> **Work to be completed**
Return the entries below verbatim. Pictures stay out.

Stored entries:
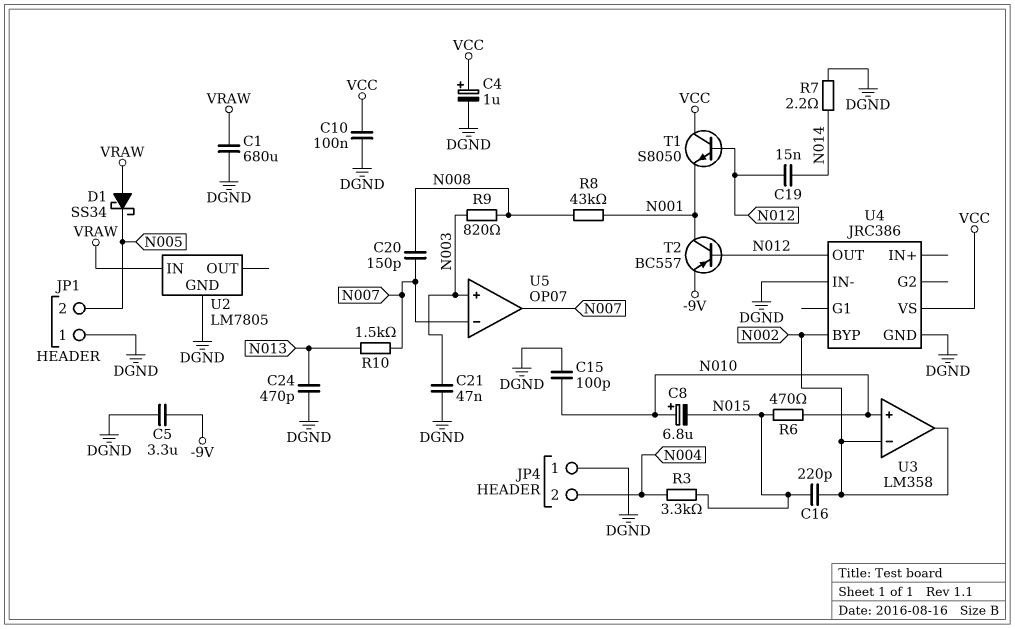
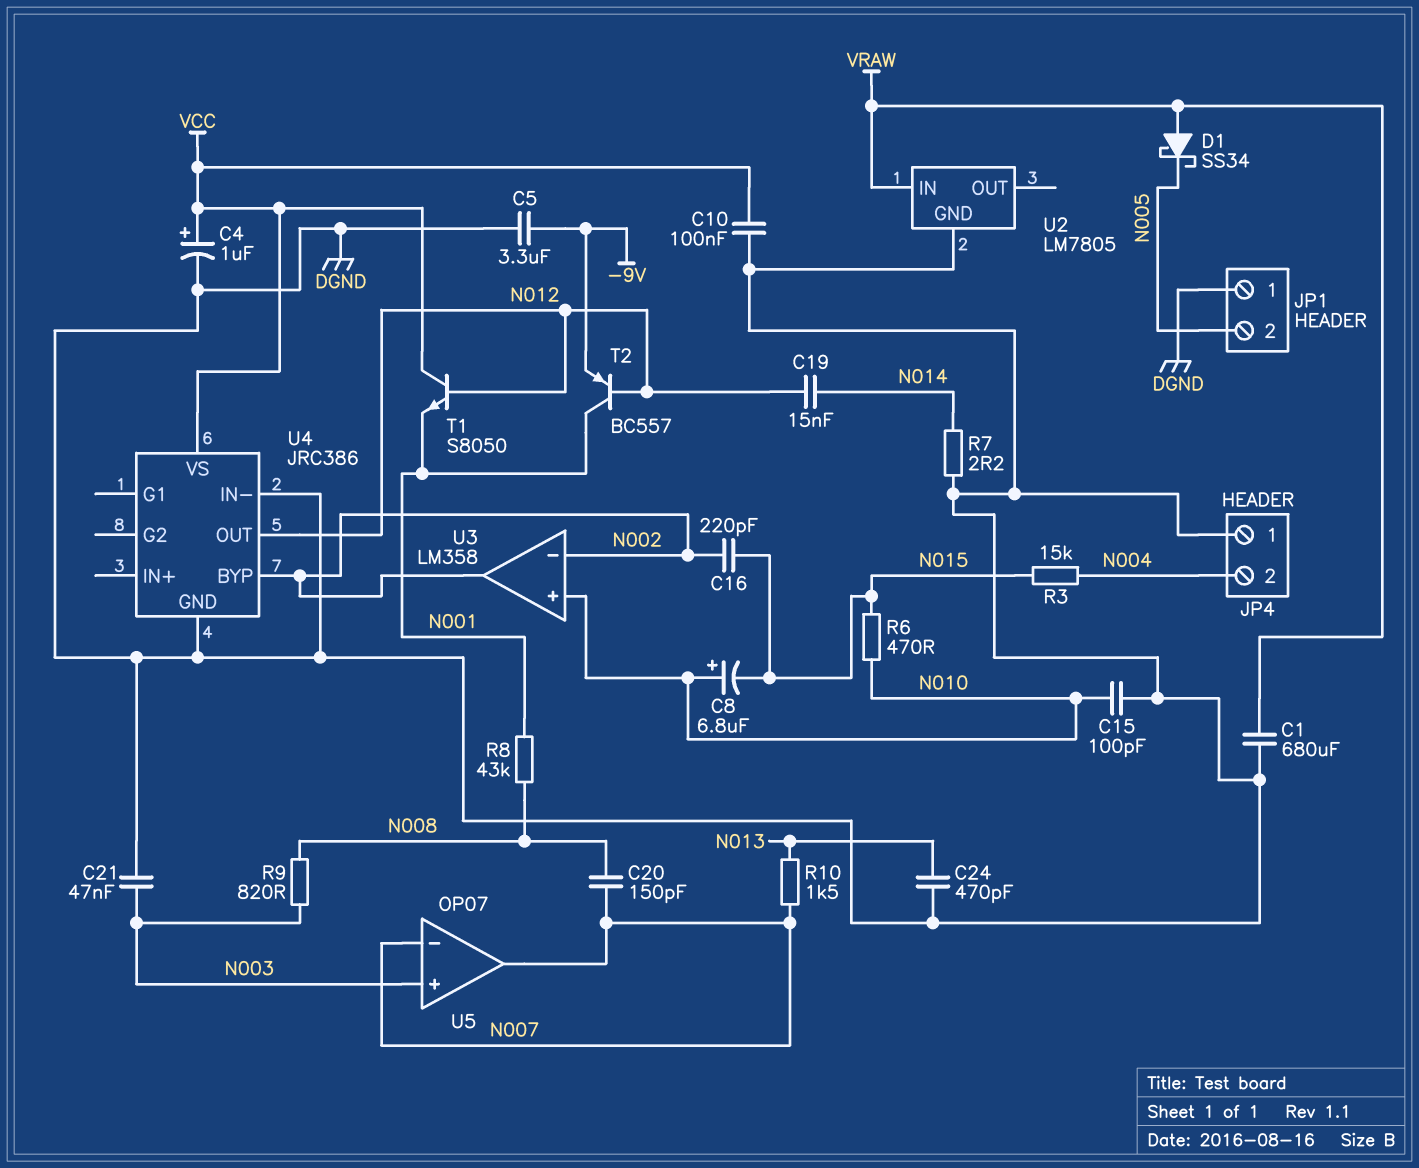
R3: 3.3k (N004, N015) -> 15k (N004, N015)

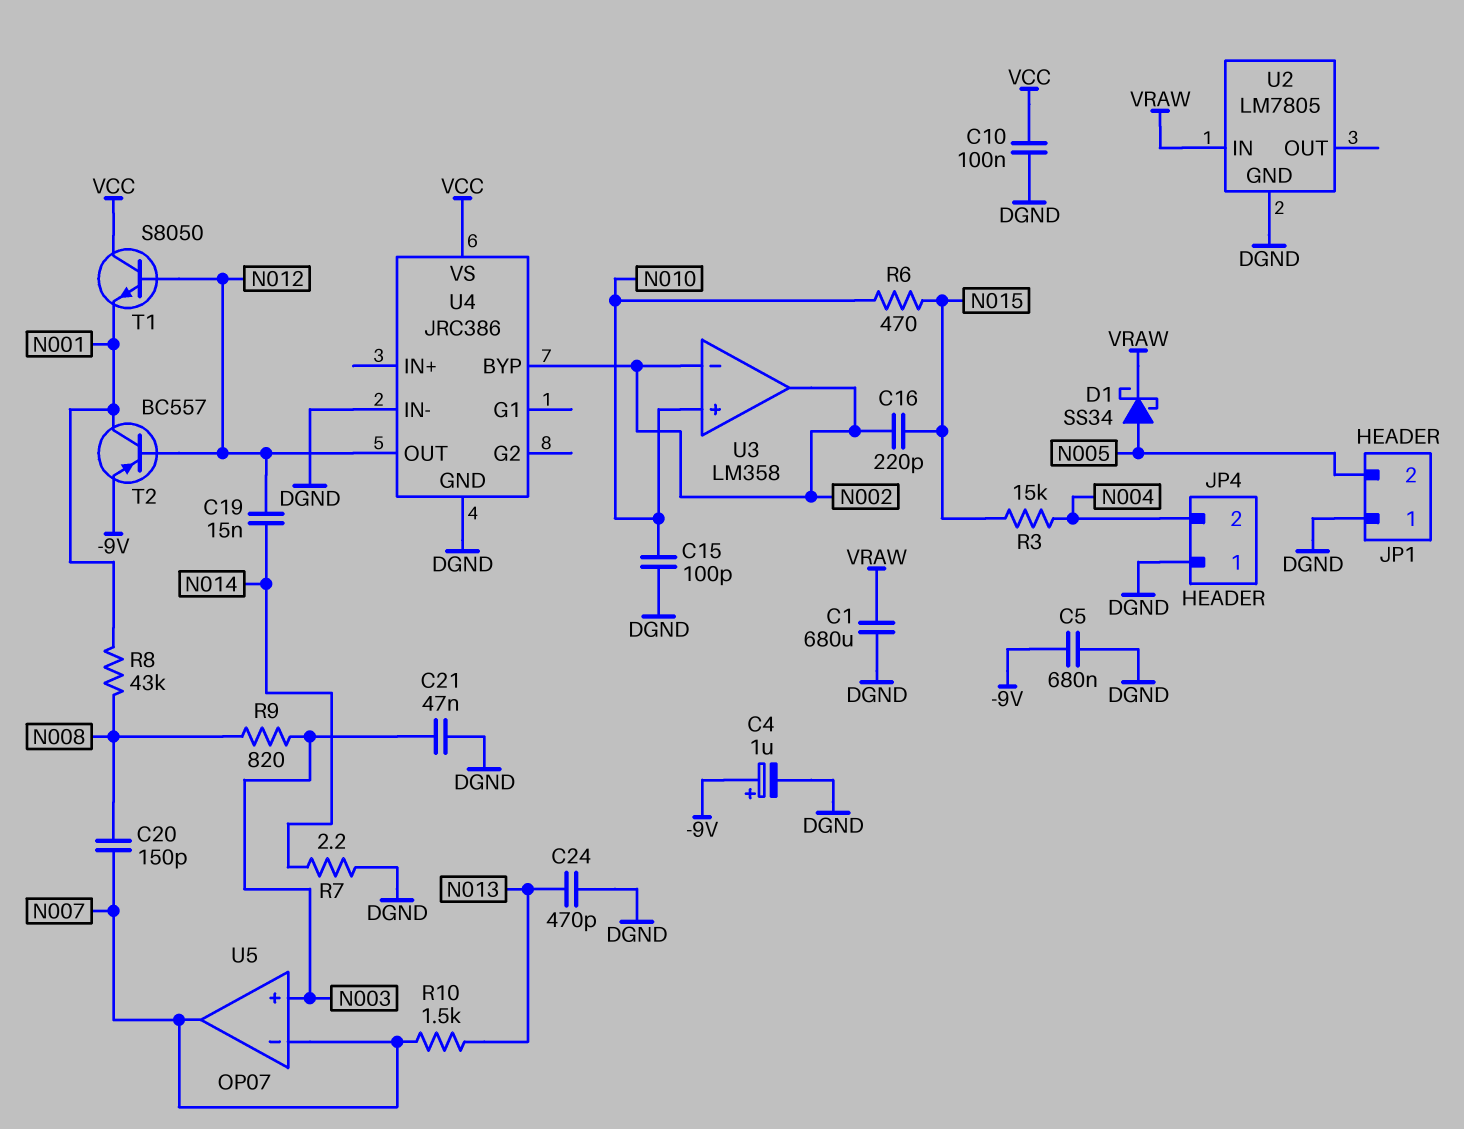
C4: 1uF (plus VCC, minus DGND) -> 1uF (plus -9V, minus DGND)
C5: 3.3uF (-9V, DGND) -> 680nF (-9V, DGND)
C8: 6.8uF (plus N010, minus N015) -> none
D1: schottky SS34 (A VRAW, K N005) -> schottky SS34 (A N005, K VRAW)

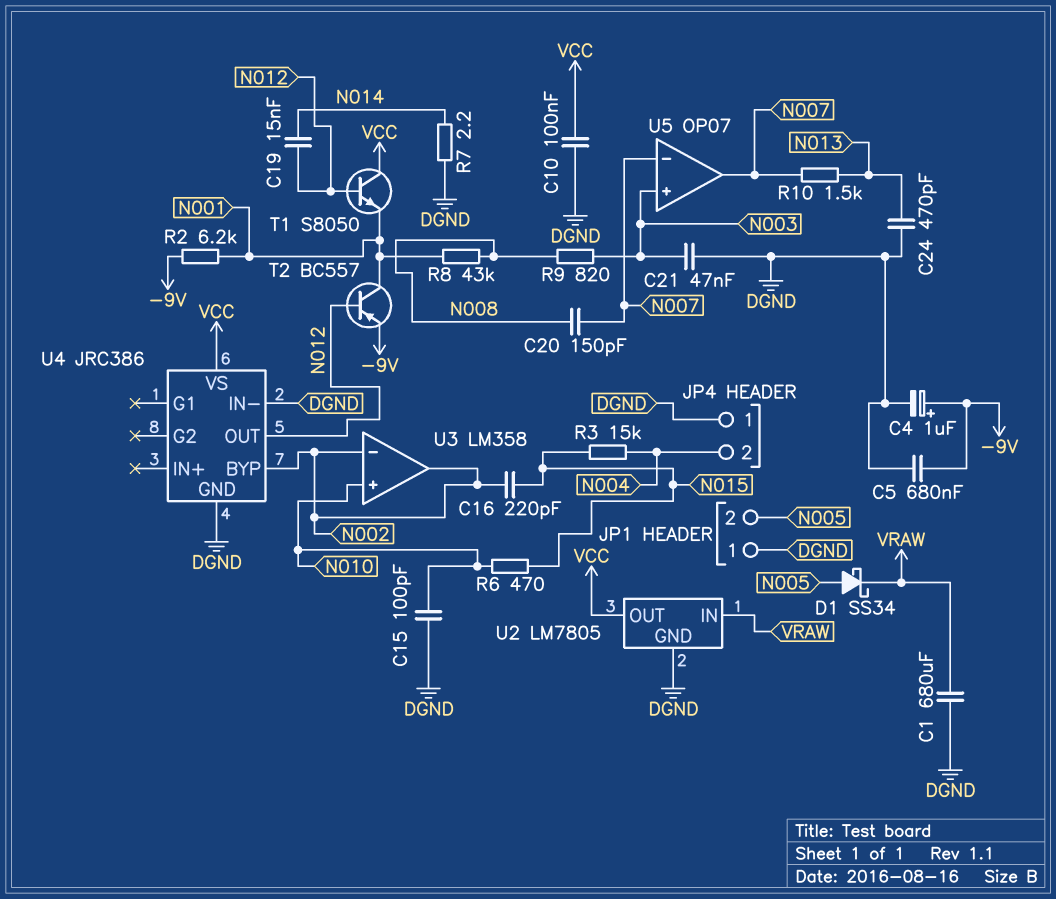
R2: none -> 6.2k (-9V, N001)
U2 pin OUT: none -> VCC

> **Answer for this exercise**
R3: 3.3k (N004, N015) -> 15k (N004, N015)

C4: 1uF (plus VCC, minus DGND) -> 1uF (plus -9V, minus DGND)
C5: 3.3uF (-9V, DGND) -> 680nF (-9V, DGND)
C8: 6.8uF (plus N010, minus N015) -> none
D1: schottky SS34 (A VRAW, K N005) -> schottky SS34 (A N005, K VRAW)

R2: none -> 6.2k (-9V, N001)
U2 pin OUT: none -> VCC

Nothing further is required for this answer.